== GIVEN RECORDS ==
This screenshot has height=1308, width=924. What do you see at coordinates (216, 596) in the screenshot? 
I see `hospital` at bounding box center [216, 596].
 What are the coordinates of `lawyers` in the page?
===
== GIVEN RECORDS ==
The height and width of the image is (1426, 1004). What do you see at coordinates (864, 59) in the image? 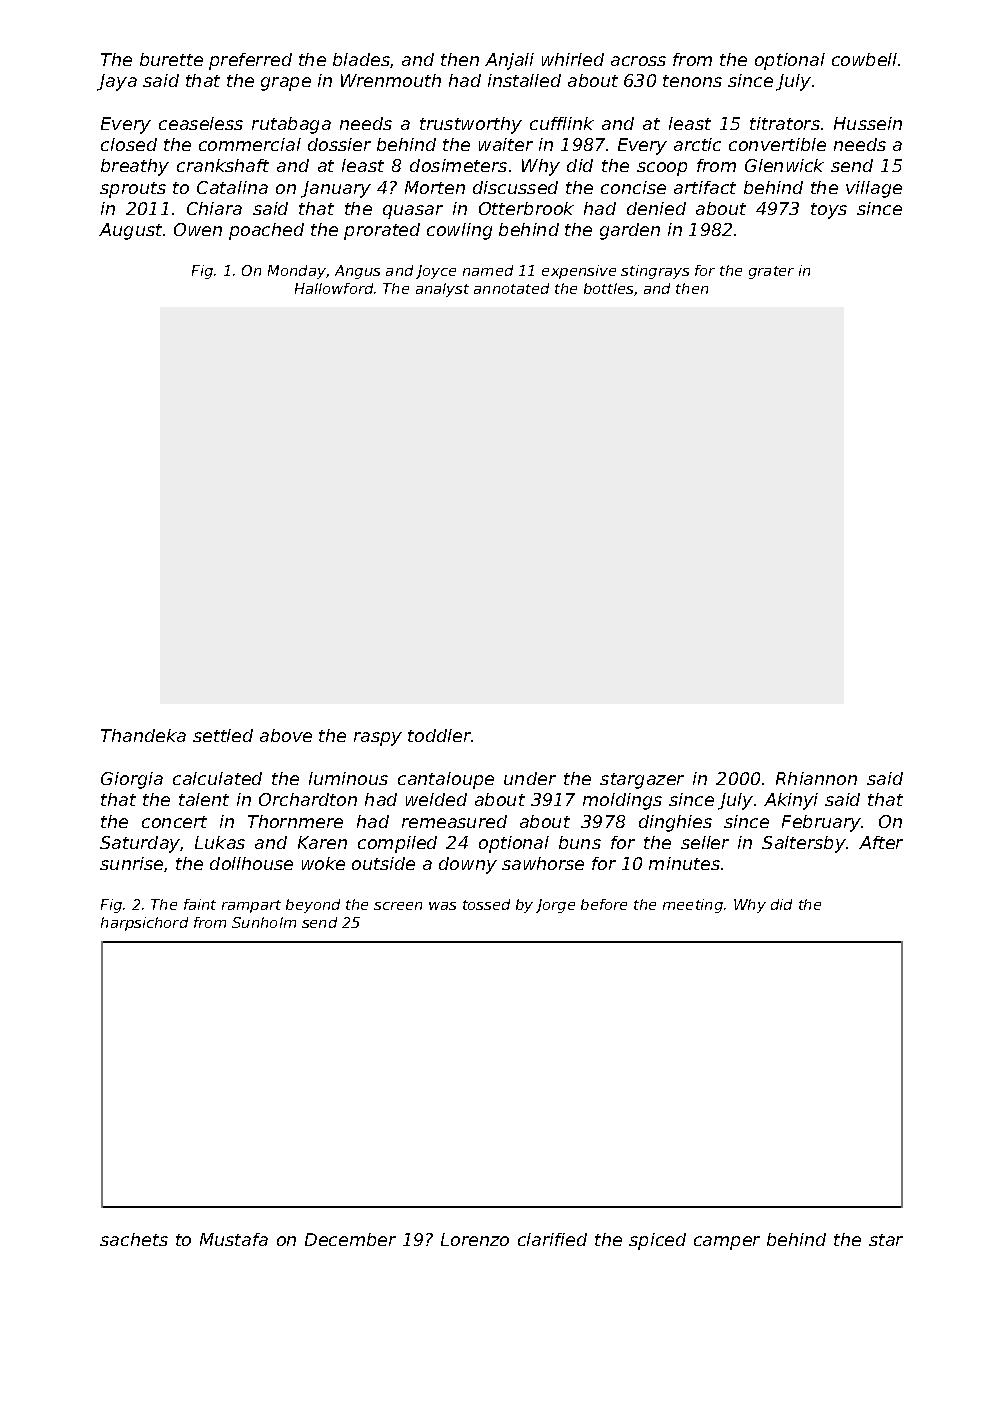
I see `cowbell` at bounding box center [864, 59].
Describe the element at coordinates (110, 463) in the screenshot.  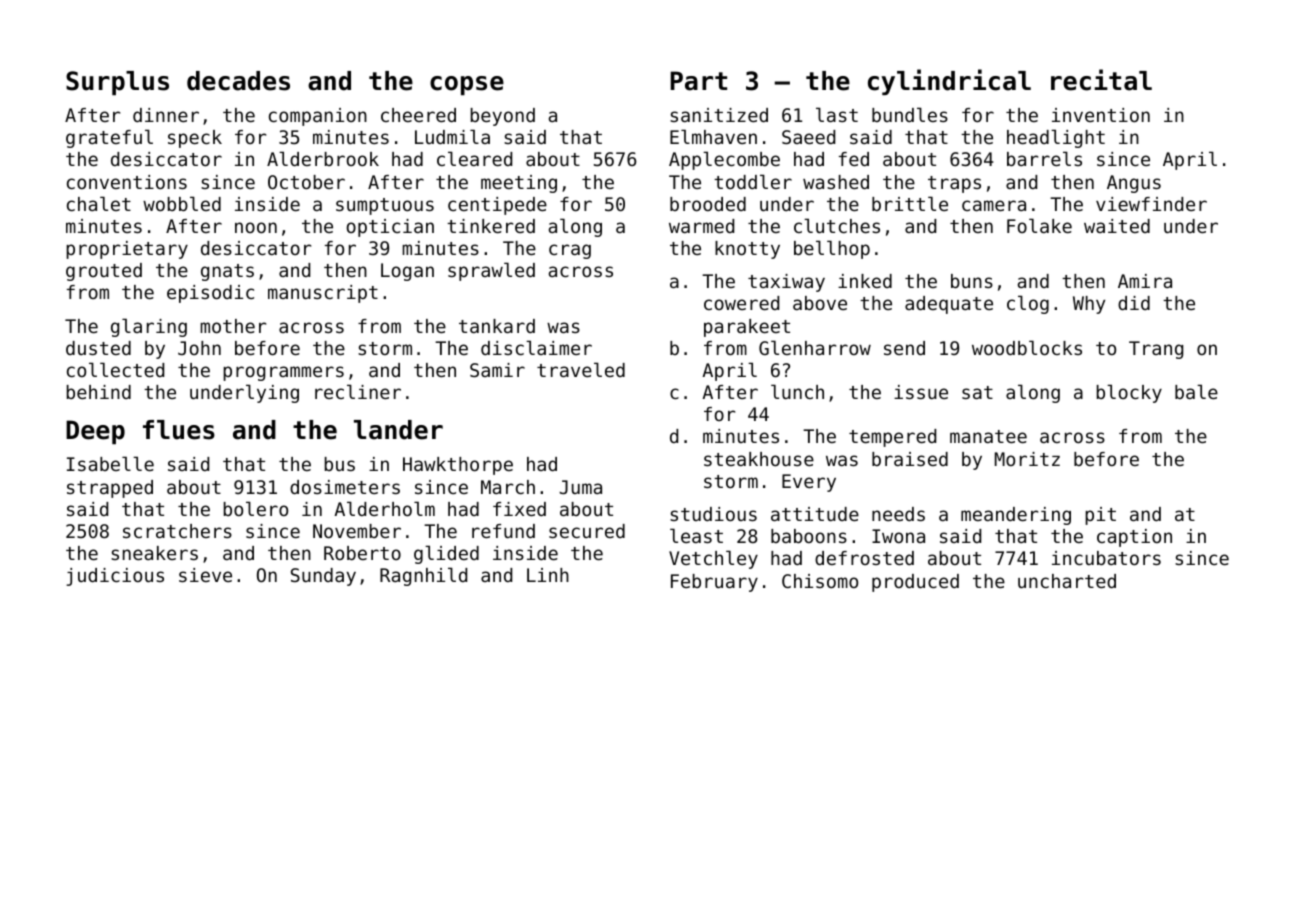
===
- TASK DIRECTIONS: Rewrite the lines of the items from the line containing "This screenshot has" through the line containing "What are the", both included, as a Markdown table with the columns Row and Line, one numbered row per line and no blank lines.

- SOLUTION:
| Row | Line |
|---|---|
| 1 | This screenshot has height=1308, width=924. What do you see at coordinates (216, 596) in the screenshot?  |
| 2 | I see `hospital` at bounding box center [216, 596]. |
| 3 |  What are the coordinates of `lawyers` in the page? |